# Assignment
For the data below, restate word for word only the lines from the line containing "ENC2 pin SW: D2 -> D1" through the line containing "LED2: blue -> yellow", both ends included.

# Before-and-after change records
☆ ☆ ☆ ☆ ☆

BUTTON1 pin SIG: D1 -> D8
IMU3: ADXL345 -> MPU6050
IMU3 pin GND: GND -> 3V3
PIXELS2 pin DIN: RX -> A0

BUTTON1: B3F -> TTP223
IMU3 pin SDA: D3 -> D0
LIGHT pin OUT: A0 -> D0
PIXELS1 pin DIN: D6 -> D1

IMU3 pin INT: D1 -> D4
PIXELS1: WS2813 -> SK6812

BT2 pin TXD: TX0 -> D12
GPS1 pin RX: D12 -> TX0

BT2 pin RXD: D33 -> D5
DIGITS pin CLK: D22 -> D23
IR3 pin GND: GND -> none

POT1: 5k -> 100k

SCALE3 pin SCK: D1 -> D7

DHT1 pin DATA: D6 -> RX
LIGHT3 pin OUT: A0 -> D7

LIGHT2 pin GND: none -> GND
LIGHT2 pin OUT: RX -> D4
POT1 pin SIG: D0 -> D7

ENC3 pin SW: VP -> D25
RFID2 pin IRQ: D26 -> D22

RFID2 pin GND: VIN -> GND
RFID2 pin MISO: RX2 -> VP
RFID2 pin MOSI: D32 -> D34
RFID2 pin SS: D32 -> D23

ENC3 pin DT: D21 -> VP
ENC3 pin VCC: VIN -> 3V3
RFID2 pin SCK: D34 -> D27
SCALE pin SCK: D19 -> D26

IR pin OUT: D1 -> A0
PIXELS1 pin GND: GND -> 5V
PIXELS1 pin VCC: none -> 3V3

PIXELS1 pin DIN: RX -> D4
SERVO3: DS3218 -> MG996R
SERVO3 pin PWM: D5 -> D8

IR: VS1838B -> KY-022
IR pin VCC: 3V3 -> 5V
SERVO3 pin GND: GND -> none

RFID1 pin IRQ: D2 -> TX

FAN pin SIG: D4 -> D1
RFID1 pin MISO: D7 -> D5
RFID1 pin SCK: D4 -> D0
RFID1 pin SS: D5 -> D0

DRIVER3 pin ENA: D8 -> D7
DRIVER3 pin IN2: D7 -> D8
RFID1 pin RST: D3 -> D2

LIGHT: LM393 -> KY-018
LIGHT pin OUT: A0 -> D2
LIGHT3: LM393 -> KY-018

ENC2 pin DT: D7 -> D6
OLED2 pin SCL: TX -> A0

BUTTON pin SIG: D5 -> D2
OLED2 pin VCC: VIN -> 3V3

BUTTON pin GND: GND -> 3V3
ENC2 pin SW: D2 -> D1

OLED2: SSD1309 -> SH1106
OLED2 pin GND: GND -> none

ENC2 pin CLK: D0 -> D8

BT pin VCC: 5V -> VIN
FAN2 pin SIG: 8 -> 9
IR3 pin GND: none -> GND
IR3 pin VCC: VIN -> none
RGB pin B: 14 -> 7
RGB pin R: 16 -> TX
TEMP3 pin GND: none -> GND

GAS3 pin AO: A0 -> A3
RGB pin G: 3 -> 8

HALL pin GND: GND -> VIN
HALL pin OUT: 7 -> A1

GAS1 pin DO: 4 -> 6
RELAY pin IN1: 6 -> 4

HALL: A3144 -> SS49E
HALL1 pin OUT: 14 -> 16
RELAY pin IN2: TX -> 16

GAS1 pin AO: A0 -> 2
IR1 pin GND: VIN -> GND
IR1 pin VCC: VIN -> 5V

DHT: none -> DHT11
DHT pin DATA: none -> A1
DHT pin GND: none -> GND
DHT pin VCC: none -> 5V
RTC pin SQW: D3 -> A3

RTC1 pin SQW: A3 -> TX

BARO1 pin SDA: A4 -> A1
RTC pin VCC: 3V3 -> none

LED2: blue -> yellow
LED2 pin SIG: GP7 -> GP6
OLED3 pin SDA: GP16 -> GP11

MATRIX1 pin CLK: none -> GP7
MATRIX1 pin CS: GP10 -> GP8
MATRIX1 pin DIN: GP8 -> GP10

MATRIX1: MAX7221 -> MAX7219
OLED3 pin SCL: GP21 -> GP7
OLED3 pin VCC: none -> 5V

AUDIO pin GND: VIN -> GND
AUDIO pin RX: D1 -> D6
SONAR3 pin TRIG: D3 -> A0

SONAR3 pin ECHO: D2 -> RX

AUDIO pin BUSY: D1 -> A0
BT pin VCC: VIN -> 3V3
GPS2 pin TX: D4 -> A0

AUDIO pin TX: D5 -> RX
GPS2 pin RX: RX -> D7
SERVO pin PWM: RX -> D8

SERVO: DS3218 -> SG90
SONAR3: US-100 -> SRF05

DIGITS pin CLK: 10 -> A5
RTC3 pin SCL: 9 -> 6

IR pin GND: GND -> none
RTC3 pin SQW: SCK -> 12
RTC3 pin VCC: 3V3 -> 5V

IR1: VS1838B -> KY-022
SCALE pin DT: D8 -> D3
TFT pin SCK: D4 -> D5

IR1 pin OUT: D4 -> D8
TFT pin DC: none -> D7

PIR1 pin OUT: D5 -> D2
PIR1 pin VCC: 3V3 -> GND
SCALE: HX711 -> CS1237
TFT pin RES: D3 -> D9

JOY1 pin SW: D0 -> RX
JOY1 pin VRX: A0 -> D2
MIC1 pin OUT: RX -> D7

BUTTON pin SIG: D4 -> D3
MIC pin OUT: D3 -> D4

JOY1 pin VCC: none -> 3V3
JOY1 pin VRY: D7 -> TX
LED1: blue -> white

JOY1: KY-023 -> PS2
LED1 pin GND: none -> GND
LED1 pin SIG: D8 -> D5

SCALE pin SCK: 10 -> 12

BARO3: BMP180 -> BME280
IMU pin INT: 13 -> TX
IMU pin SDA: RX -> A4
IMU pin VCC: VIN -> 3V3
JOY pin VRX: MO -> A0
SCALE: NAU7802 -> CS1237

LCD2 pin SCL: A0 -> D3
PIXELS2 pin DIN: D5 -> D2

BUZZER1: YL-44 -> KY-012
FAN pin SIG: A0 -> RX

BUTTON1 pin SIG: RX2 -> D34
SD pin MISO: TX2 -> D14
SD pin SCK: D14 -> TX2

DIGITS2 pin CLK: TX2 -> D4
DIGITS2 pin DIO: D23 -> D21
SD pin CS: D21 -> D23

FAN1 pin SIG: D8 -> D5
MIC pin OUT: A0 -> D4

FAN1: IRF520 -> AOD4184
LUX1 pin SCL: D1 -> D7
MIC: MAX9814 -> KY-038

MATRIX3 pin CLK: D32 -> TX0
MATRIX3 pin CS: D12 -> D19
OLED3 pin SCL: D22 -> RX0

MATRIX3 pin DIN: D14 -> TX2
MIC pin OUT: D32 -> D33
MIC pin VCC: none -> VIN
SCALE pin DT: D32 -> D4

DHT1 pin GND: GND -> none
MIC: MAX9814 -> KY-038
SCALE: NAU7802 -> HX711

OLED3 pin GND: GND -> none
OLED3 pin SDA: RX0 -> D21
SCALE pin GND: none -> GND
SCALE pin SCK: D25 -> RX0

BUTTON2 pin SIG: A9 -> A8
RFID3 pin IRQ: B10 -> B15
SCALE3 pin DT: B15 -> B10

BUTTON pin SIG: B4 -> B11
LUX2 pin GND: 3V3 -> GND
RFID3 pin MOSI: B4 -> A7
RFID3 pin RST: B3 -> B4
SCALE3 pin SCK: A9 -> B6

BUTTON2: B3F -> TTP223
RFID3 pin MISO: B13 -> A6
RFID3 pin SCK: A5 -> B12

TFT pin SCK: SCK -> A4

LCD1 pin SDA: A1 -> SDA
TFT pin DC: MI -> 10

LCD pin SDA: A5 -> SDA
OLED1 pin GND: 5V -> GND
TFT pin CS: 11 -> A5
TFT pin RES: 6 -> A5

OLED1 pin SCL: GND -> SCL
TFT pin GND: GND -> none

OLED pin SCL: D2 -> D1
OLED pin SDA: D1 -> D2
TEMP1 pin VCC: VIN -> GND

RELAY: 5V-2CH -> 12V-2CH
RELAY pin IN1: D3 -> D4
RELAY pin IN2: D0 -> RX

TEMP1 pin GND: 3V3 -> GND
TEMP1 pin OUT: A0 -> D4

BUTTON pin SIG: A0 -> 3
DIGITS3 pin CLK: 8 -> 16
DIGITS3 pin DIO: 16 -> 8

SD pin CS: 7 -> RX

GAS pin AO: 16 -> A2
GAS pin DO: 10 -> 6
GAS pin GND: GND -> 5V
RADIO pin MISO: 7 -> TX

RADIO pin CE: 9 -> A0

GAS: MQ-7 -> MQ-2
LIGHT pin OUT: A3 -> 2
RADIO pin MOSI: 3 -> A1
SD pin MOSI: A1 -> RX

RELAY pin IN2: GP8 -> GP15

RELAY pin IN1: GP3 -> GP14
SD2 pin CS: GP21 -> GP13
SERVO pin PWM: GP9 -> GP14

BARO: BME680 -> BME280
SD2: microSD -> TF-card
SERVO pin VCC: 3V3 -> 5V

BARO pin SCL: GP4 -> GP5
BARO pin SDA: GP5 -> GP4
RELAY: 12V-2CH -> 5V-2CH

☆ ☆ ☆ ☆ ☆

# Result of the exercise
ENC2 pin SW: D2 -> D1

OLED2: SSD1309 -> SH1106
OLED2 pin GND: GND -> none

ENC2 pin CLK: D0 -> D8

BT pin VCC: 5V -> VIN
FAN2 pin SIG: 8 -> 9
IR3 pin GND: none -> GND
IR3 pin VCC: VIN -> none
RGB pin B: 14 -> 7
RGB pin R: 16 -> TX
TEMP3 pin GND: none -> GND

GAS3 pin AO: A0 -> A3
RGB pin G: 3 -> 8

HALL pin GND: GND -> VIN
HALL pin OUT: 7 -> A1

GAS1 pin DO: 4 -> 6
RELAY pin IN1: 6 -> 4

HALL: A3144 -> SS49E
HALL1 pin OUT: 14 -> 16
RELAY pin IN2: TX -> 16

GAS1 pin AO: A0 -> 2
IR1 pin GND: VIN -> GND
IR1 pin VCC: VIN -> 5V

DHT: none -> DHT11
DHT pin DATA: none -> A1
DHT pin GND: none -> GND
DHT pin VCC: none -> 5V
RTC pin SQW: D3 -> A3

RTC1 pin SQW: A3 -> TX

BARO1 pin SDA: A4 -> A1
RTC pin VCC: 3V3 -> none

LED2: blue -> yellow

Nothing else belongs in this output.